(Dataset entries)
■ ■ ■ ■ ■ ■ ■
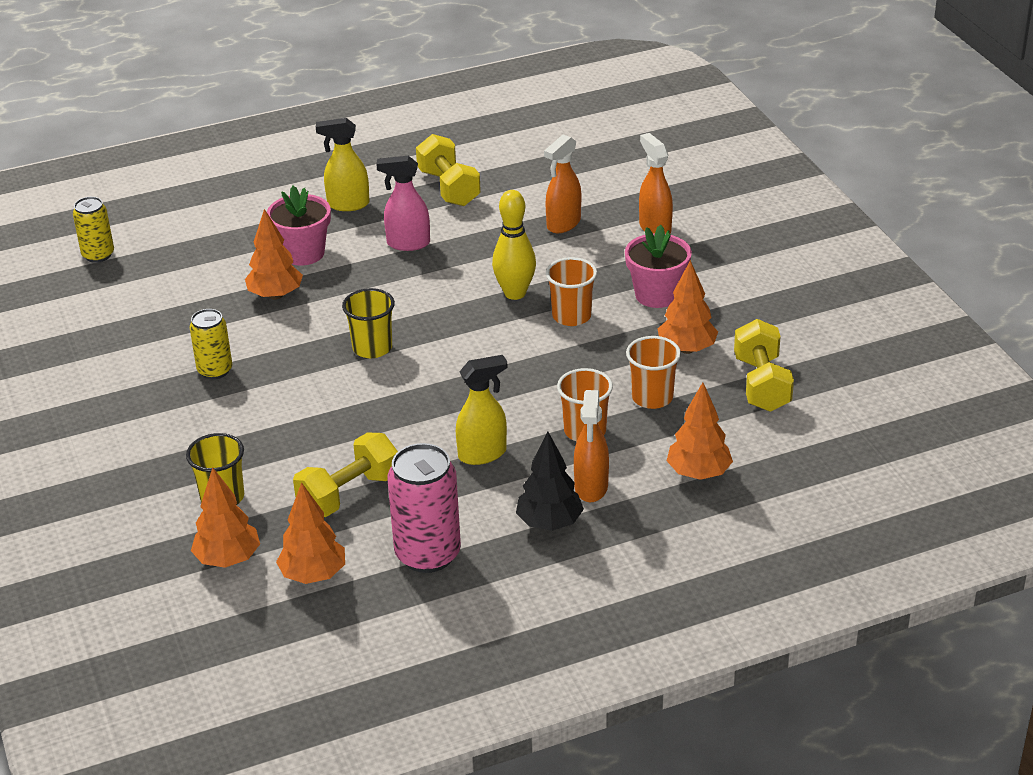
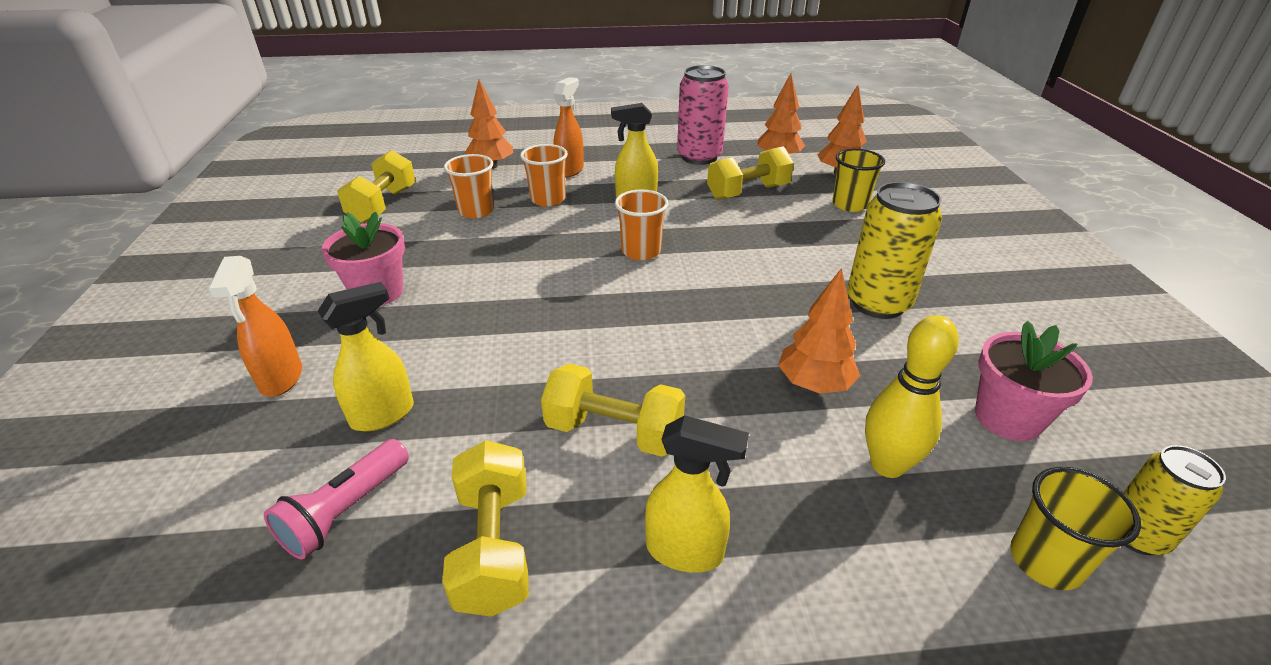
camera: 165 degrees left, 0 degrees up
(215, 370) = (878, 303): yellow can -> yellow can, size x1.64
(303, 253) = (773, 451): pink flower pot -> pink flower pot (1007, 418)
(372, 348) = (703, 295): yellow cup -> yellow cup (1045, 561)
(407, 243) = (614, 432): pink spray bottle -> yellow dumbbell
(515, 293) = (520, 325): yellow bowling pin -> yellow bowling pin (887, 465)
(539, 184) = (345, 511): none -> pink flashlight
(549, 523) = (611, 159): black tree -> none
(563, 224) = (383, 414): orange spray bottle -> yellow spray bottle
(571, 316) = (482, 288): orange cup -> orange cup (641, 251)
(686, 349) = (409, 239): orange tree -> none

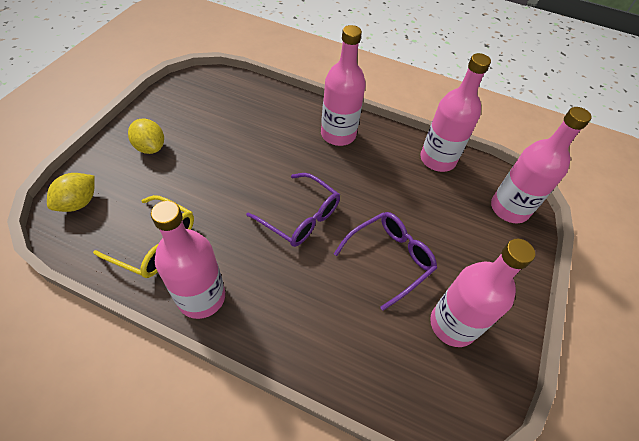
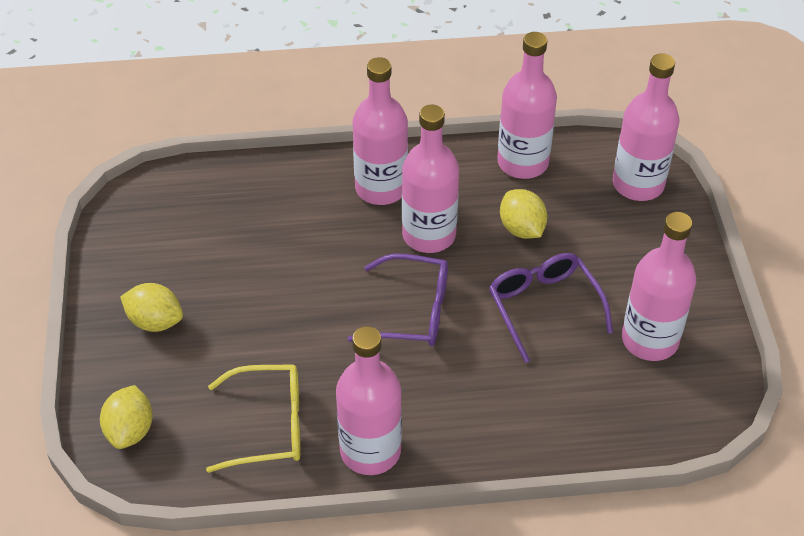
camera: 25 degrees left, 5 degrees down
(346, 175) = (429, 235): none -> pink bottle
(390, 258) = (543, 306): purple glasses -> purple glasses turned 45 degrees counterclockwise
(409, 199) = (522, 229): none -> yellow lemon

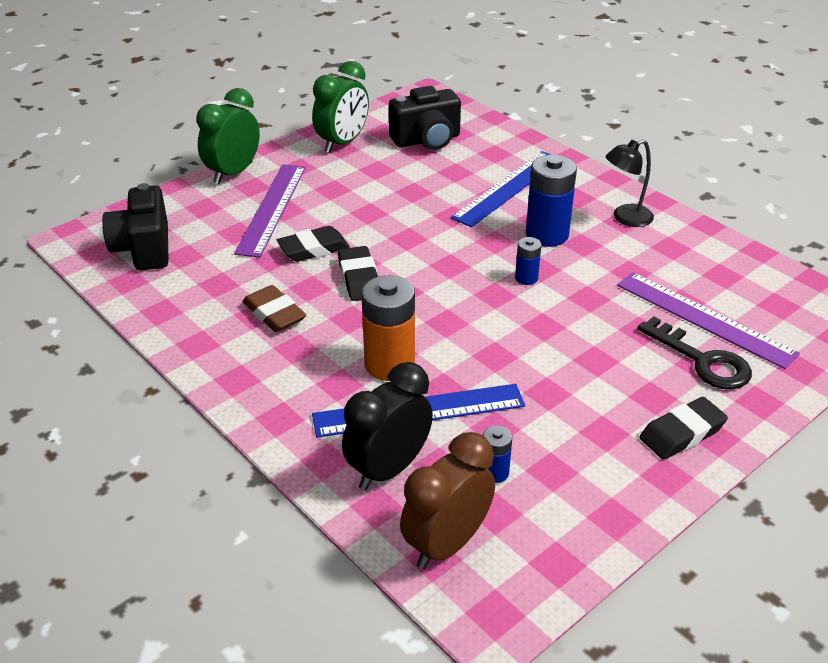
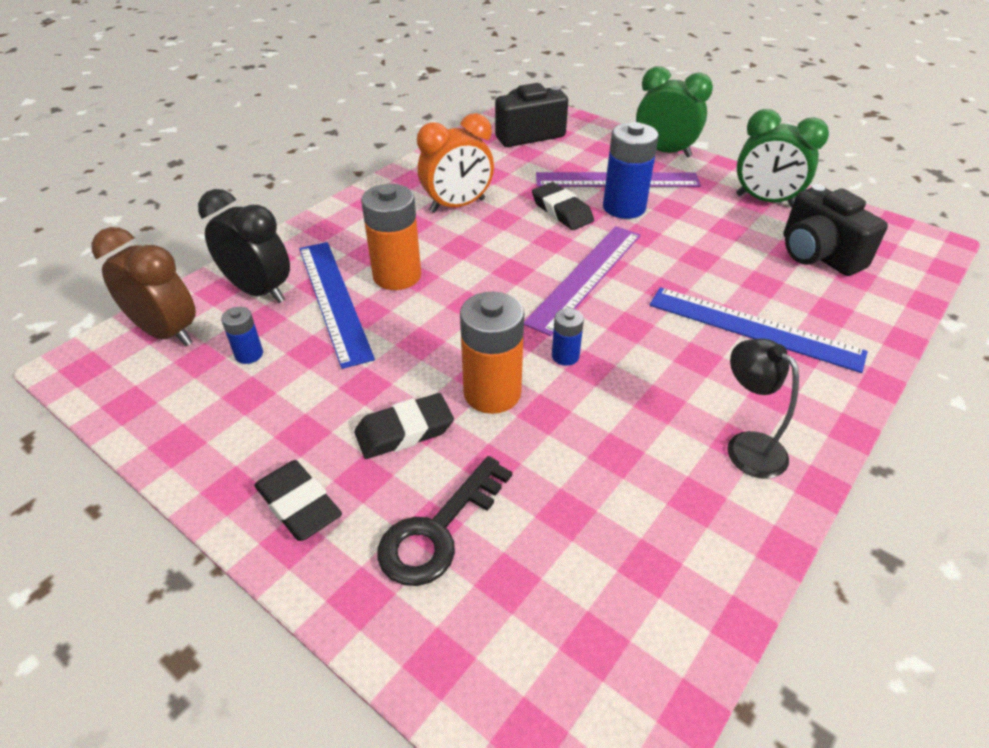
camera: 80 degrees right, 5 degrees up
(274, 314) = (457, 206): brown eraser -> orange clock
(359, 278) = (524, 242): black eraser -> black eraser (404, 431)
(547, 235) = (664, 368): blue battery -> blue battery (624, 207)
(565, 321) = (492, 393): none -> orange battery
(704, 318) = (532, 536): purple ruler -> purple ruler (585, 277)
■ ■ ■ ■ ■ ■ ■
EXERCISE DETAILS: Type out the data above again exactly as written, minus the images.

RESPONSE BELOW:
camera: 165 degrees left, 0 degrees up
(215, 370) = (878, 303): yellow can -> yellow can, size x1.64
(303, 253) = (773, 451): pink flower pot -> pink flower pot (1007, 418)
(372, 348) = (703, 295): yellow cup -> yellow cup (1045, 561)
(407, 243) = (614, 432): pink spray bottle -> yellow dumbbell
(515, 293) = (520, 325): yellow bowling pin -> yellow bowling pin (887, 465)
(539, 184) = (345, 511): none -> pink flashlight
(549, 523) = (611, 159): black tree -> none
(563, 224) = (383, 414): orange spray bottle -> yellow spray bottle
(571, 316) = (482, 288): orange cup -> orange cup (641, 251)
(686, 349) = (409, 239): orange tree -> none

camera: 25 degrees left, 5 degrees down
(346, 175) = (429, 235): none -> pink bottle
(390, 258) = (543, 306): purple glasses -> purple glasses turned 45 degrees counterclockwise
(409, 199) = (522, 229): none -> yellow lemon

camera: 80 degrees right, 5 degrees up
(274, 314) = (457, 206): brown eraser -> orange clock
(359, 278) = (524, 242): black eraser -> black eraser (404, 431)
(547, 235) = (664, 368): blue battery -> blue battery (624, 207)
(565, 321) = (492, 393): none -> orange battery
(704, 318) = (532, 536): purple ruler -> purple ruler (585, 277)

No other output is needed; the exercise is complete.